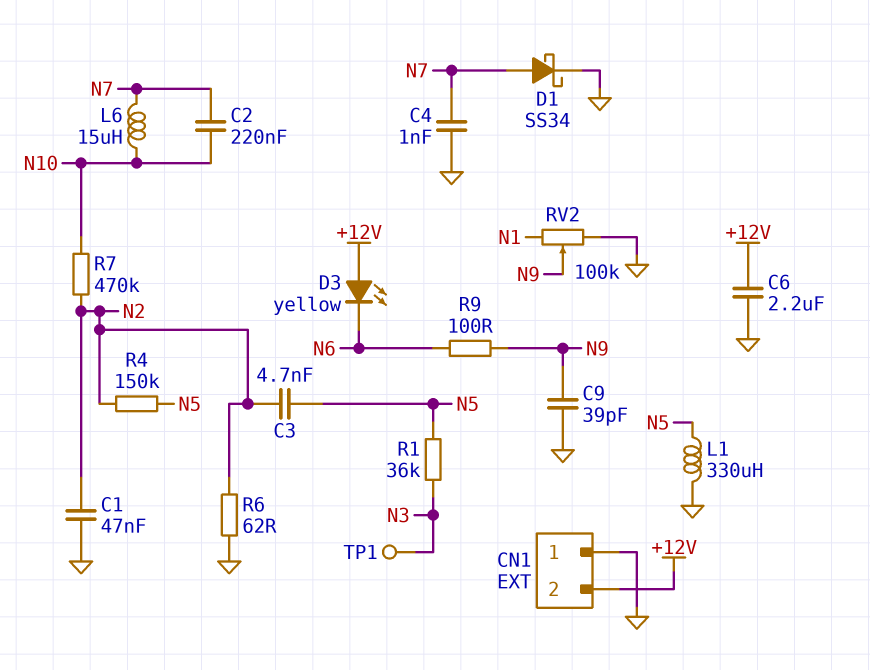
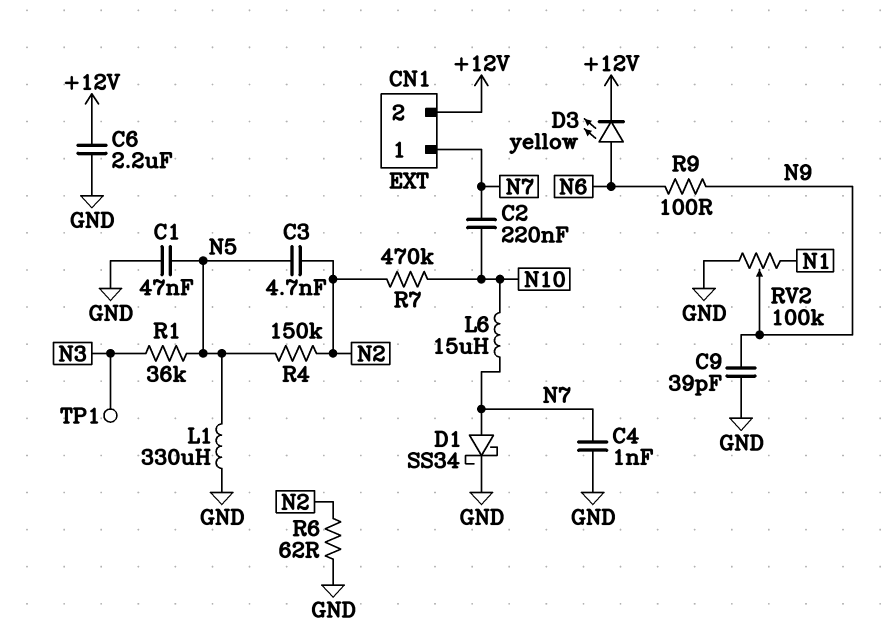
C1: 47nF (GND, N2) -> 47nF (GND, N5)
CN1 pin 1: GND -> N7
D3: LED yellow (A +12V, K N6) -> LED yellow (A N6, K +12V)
* * *
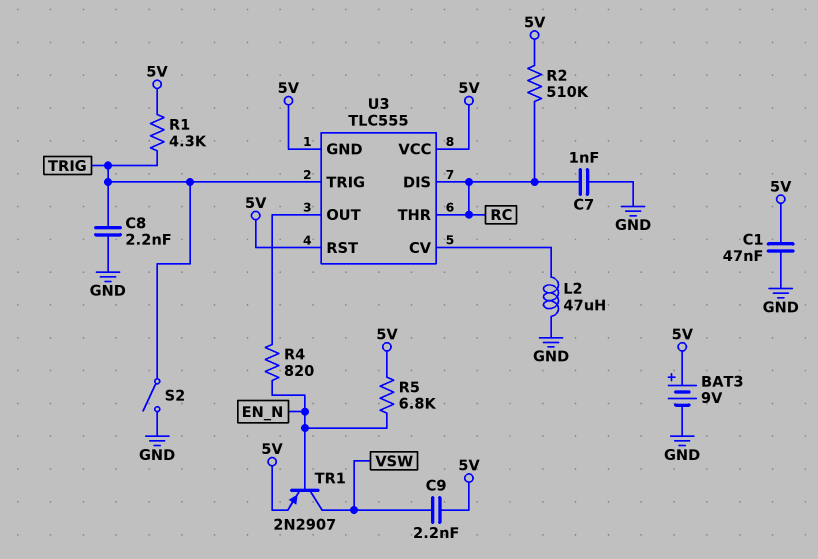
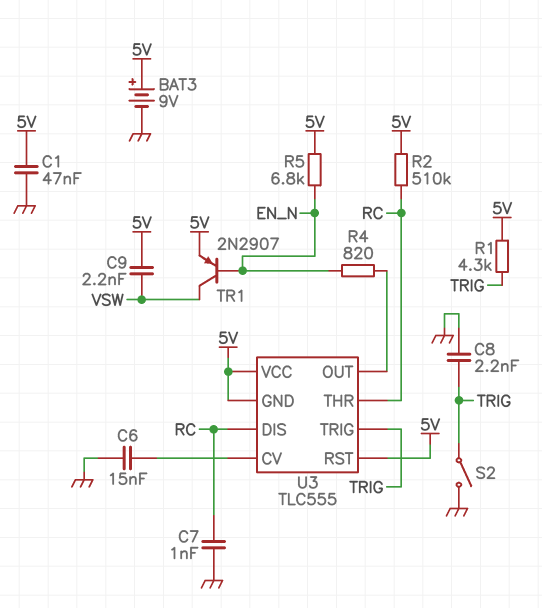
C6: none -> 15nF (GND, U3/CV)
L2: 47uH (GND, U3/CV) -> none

Task to complete:
Keeping every character as it is, restate the lines above that run from the line with "C1: 47nF (GND, N2) -> 47nF (GND, N5)" through the line with "D3: LED yellow", both included, and nothing else.

Output for this task:
C1: 47nF (GND, N2) -> 47nF (GND, N5)
CN1 pin 1: GND -> N7
D3: LED yellow (A +12V, K N6) -> LED yellow (A N6, K +12V)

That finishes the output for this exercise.